▶ _Working data_:
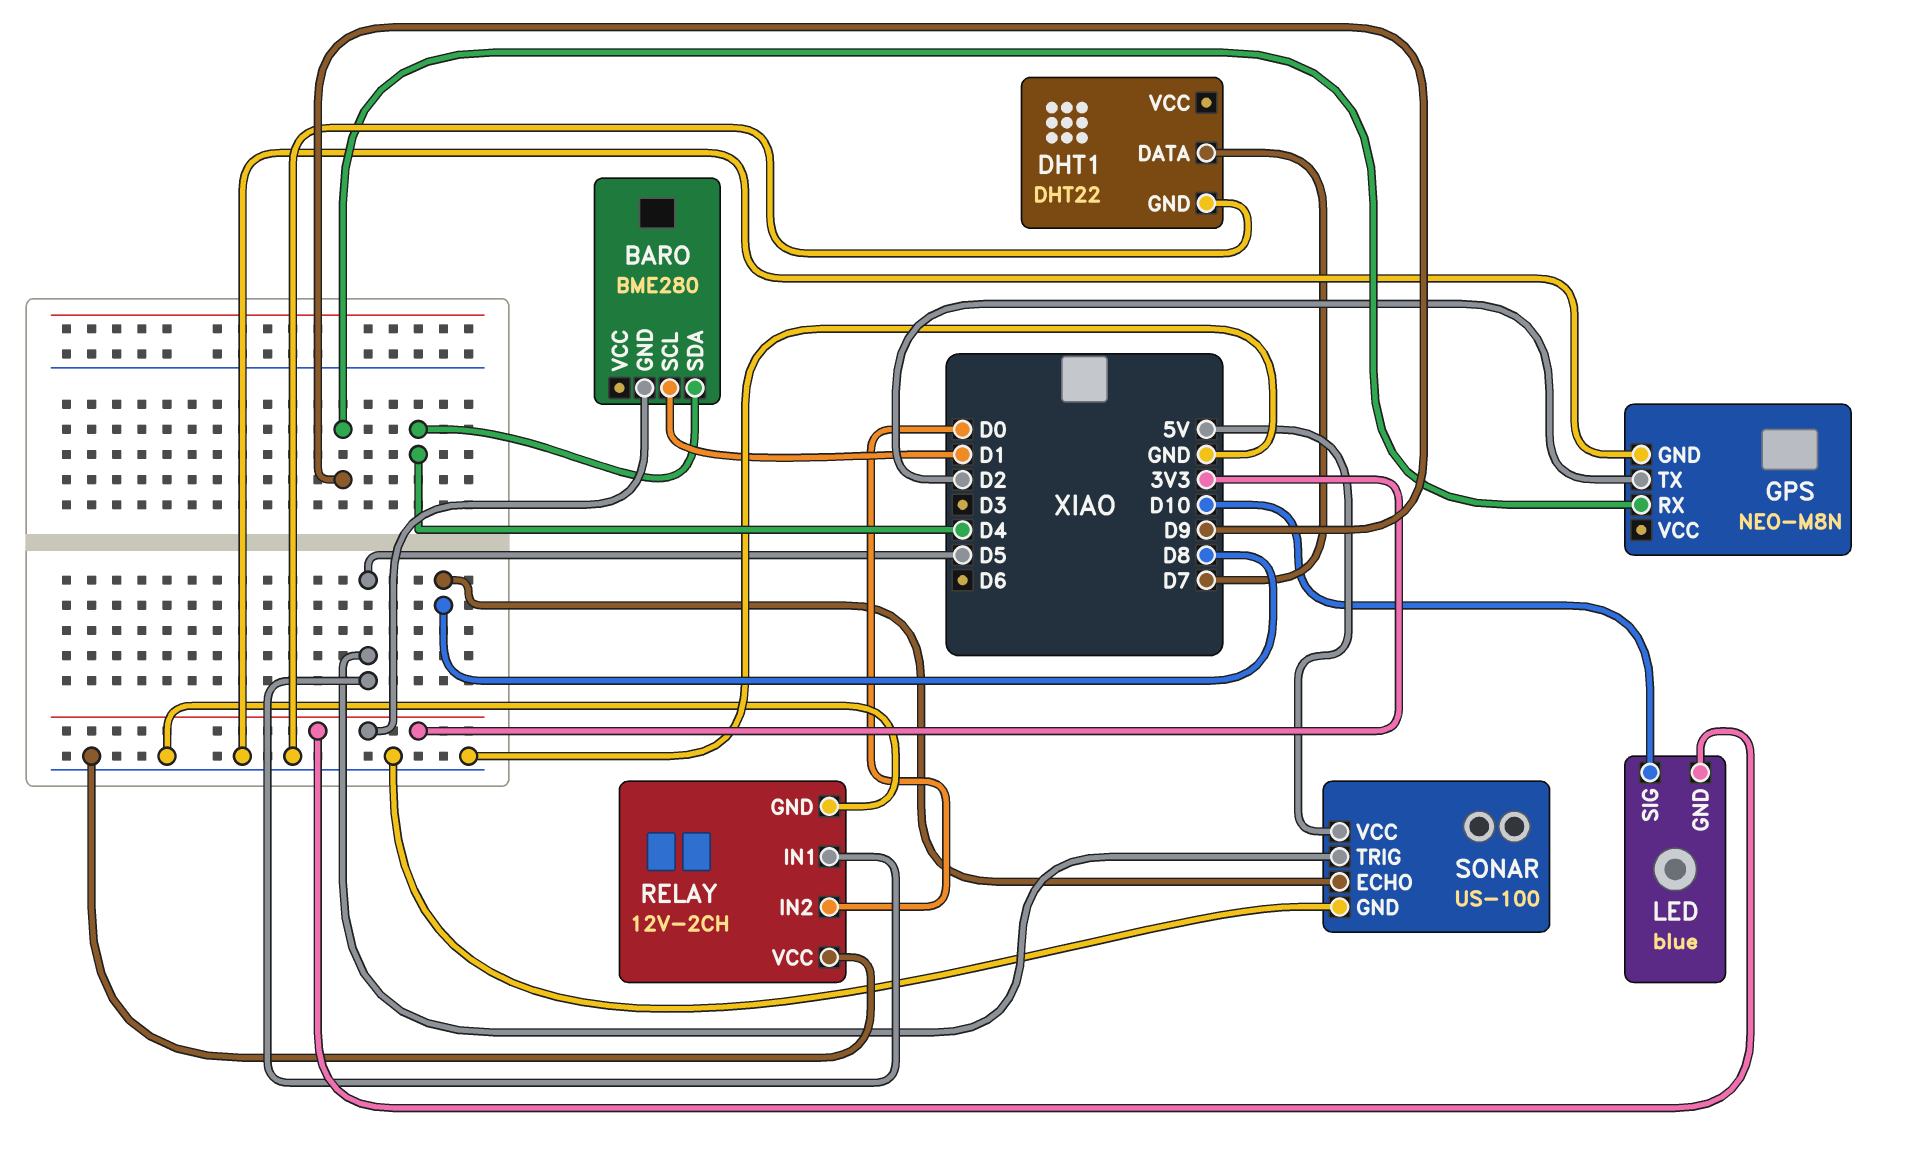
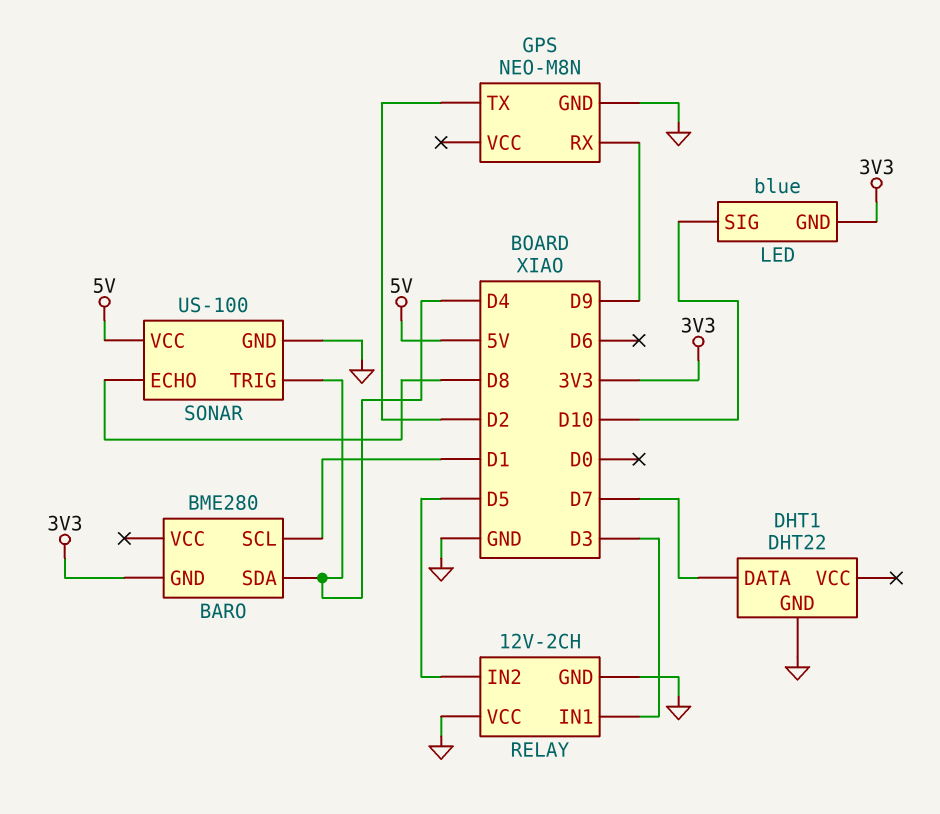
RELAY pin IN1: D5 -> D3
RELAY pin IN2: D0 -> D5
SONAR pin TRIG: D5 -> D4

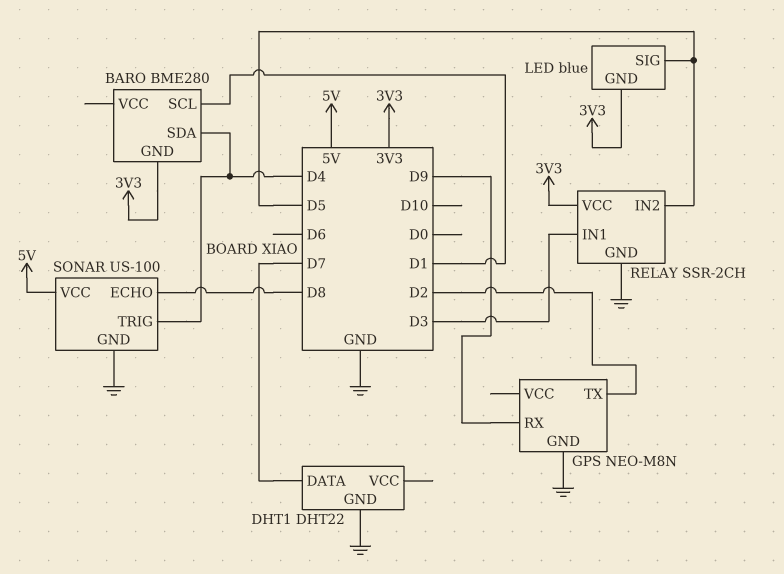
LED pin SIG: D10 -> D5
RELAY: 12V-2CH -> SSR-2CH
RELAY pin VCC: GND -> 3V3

▶ _Exercise goal_:
The answer is the listing above restated word for word, pictures removed.

▶ _Solution for this task_:
RELAY pin IN1: D5 -> D3
RELAY pin IN2: D0 -> D5
SONAR pin TRIG: D5 -> D4

LED pin SIG: D10 -> D5
RELAY: 12V-2CH -> SSR-2CH
RELAY pin VCC: GND -> 3V3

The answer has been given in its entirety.